Available data -
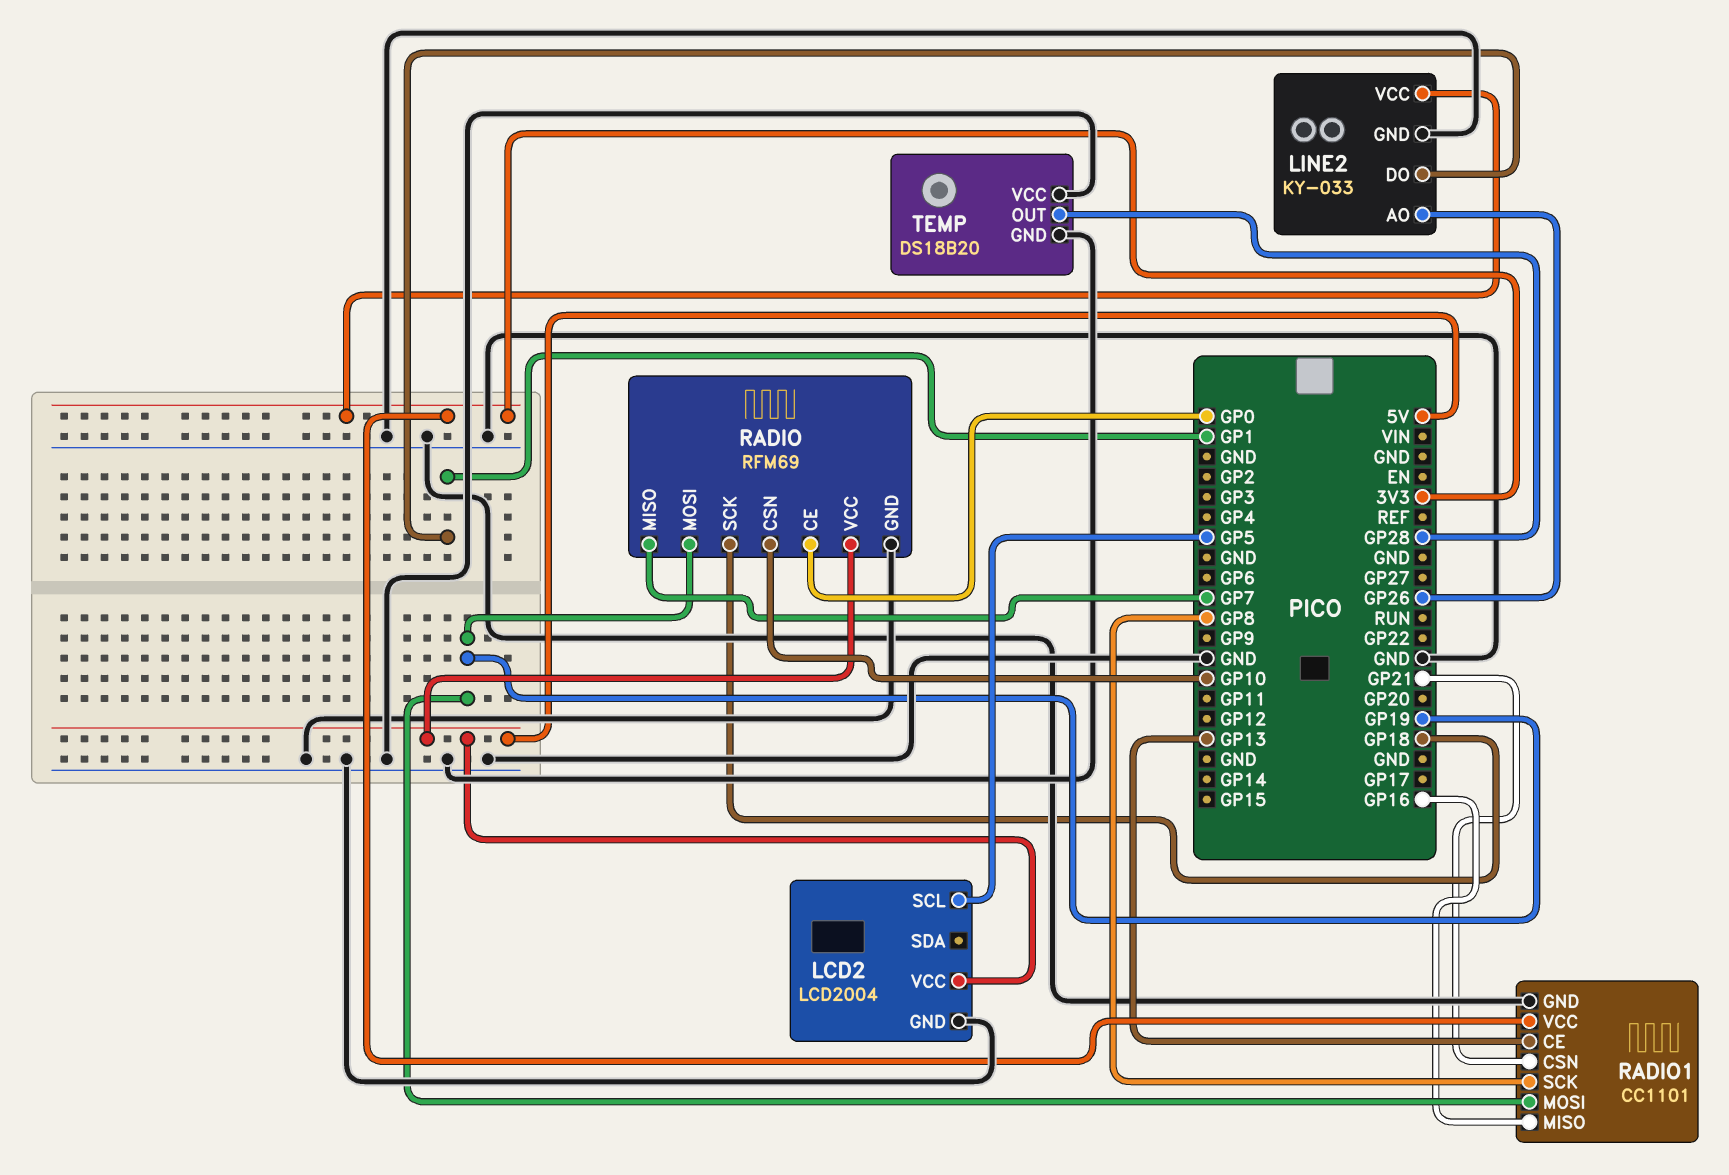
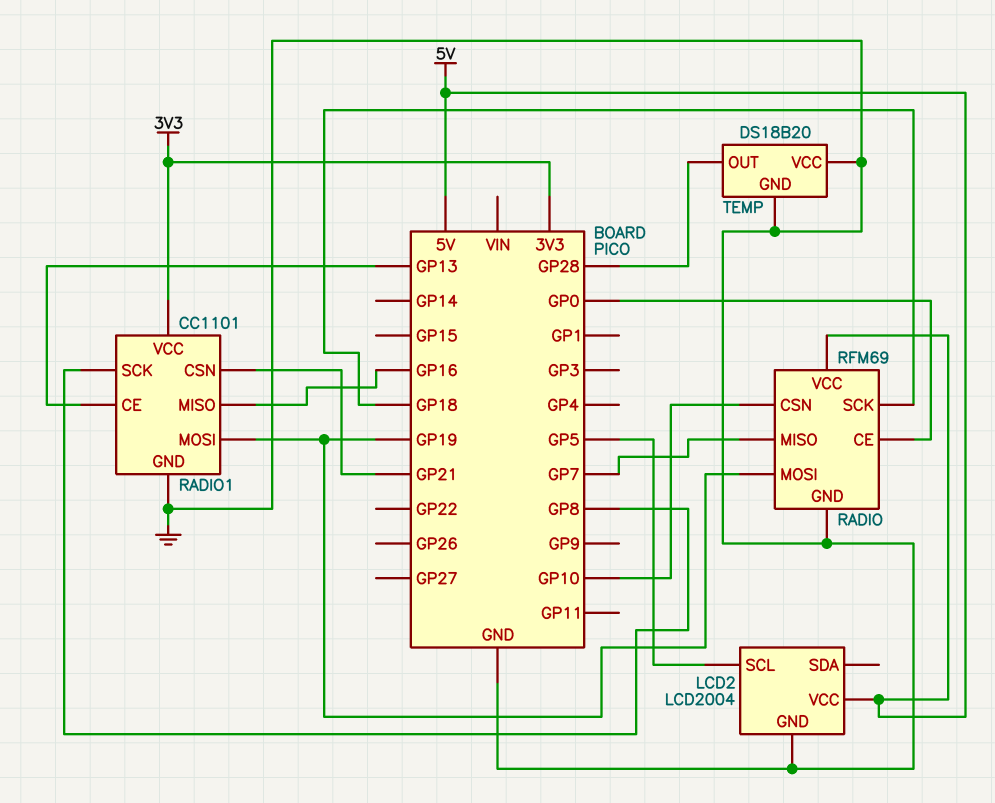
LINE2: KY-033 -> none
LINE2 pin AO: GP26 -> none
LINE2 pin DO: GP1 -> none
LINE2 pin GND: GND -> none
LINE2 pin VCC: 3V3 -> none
* * *
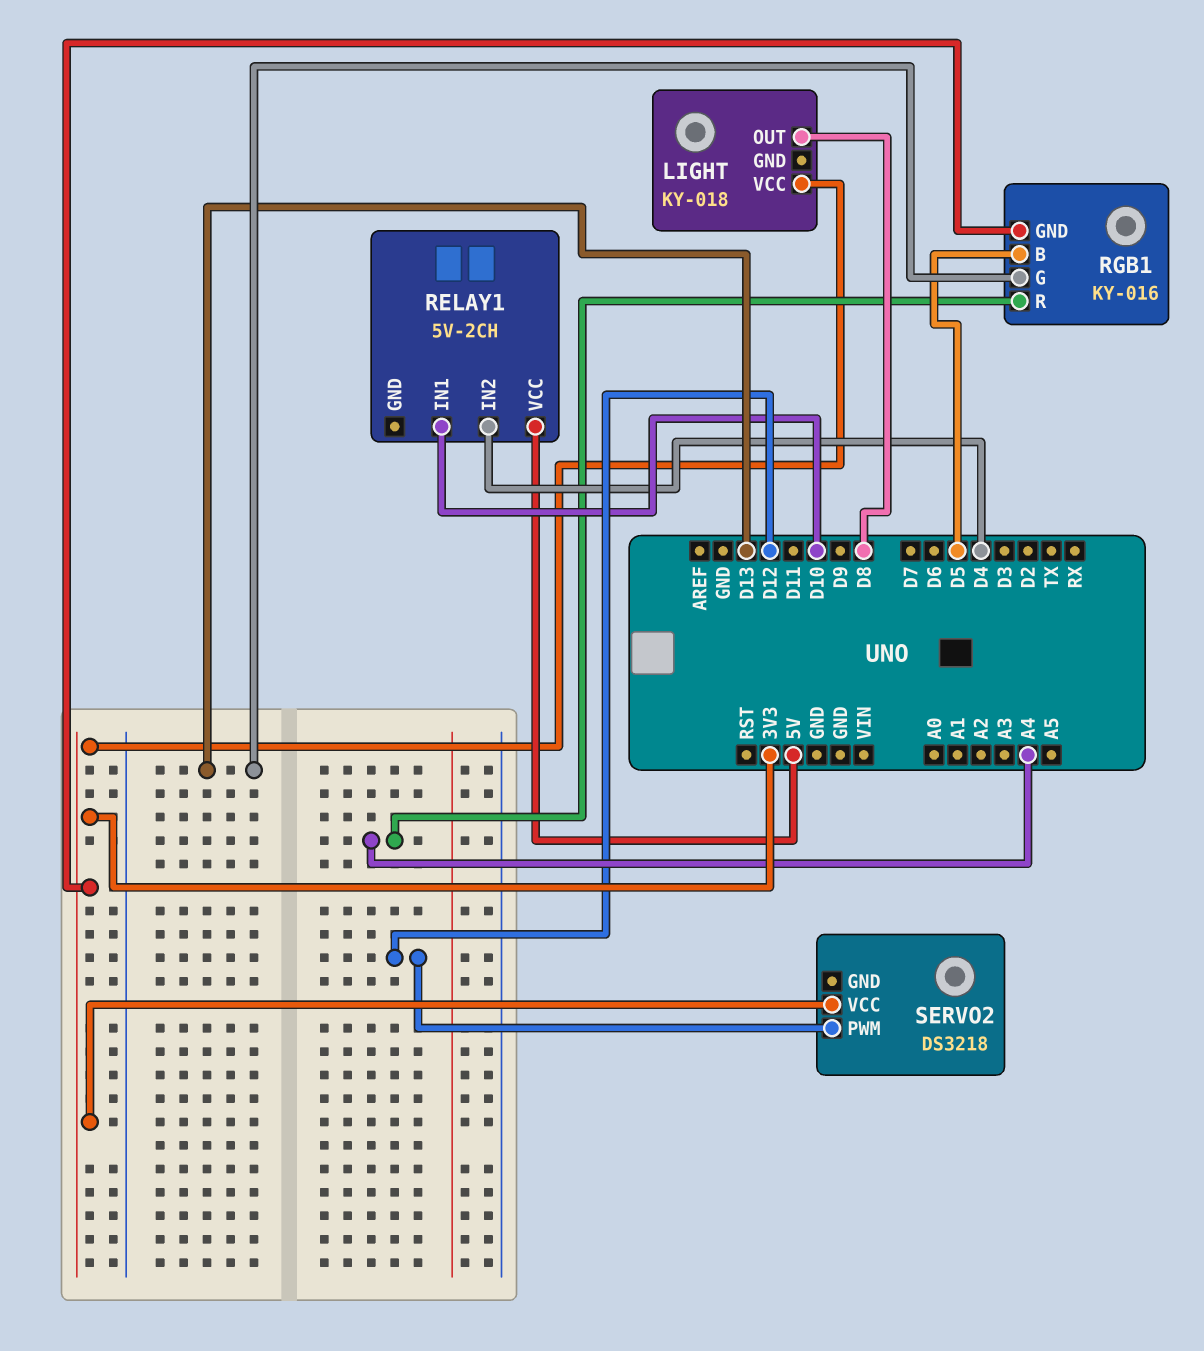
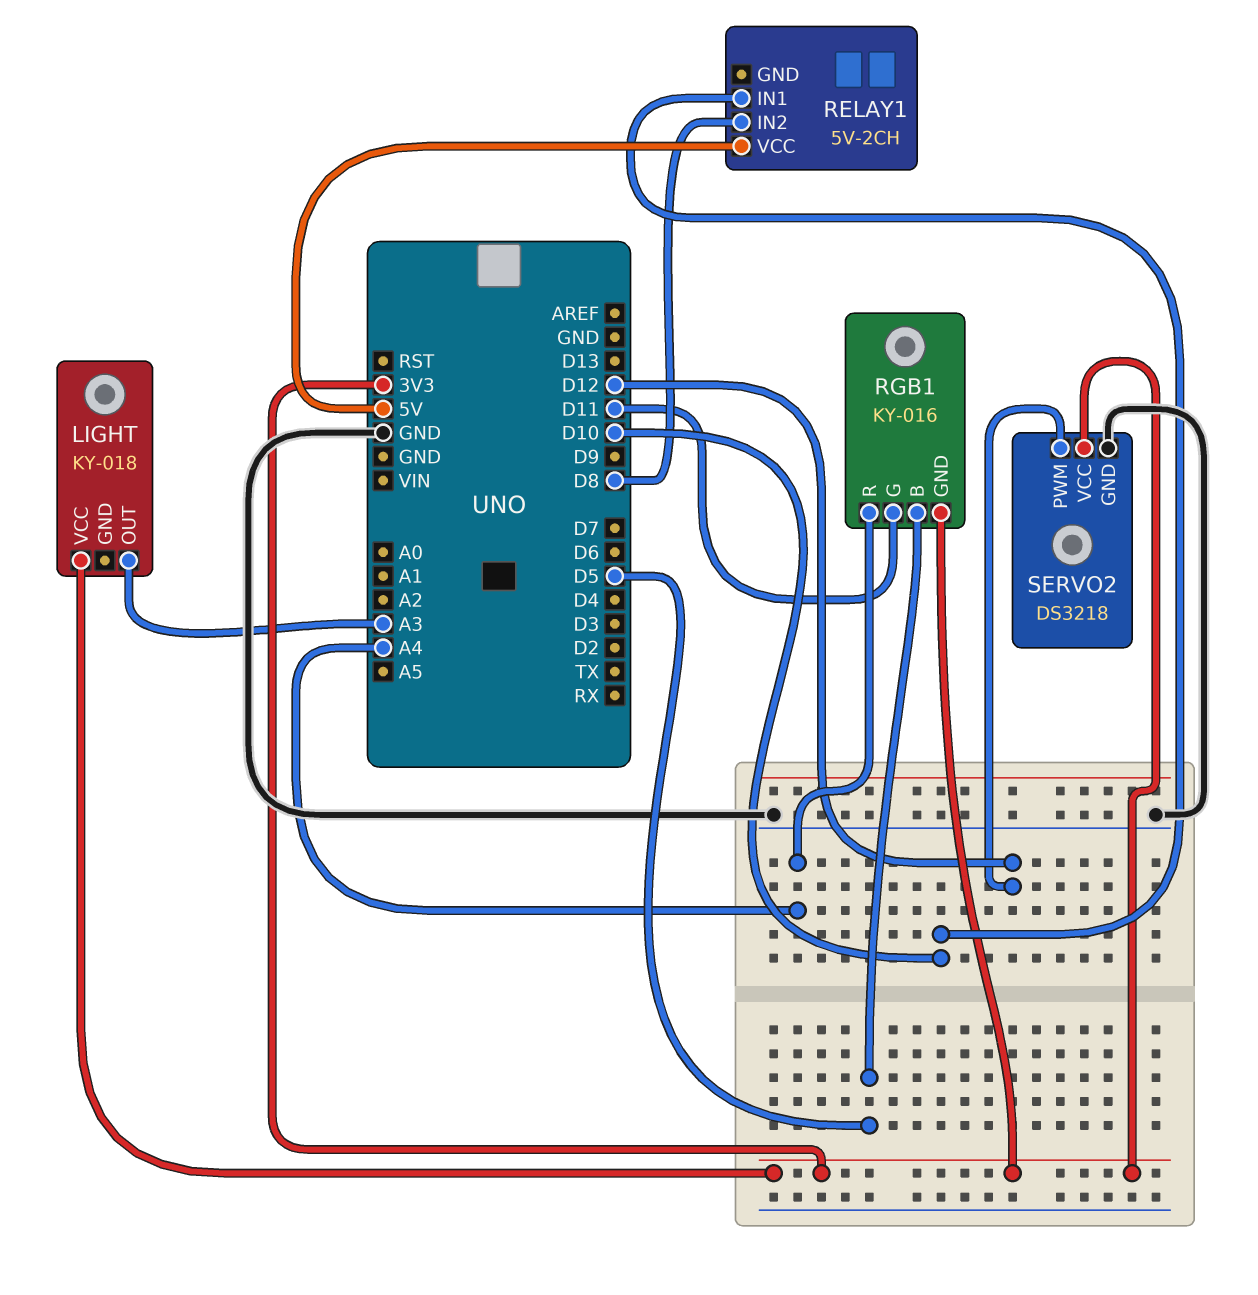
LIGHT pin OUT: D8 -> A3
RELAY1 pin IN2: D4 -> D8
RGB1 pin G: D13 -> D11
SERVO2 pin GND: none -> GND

Task description - Could you return exactly the lines above from the line with "LINE2 pin DO: GP1 -> none" to the line with "LINE2 pin VCC: 3V3 -> none", both included, and nothing else?

Expected output -
LINE2 pin DO: GP1 -> none
LINE2 pin GND: GND -> none
LINE2 pin VCC: 3V3 -> none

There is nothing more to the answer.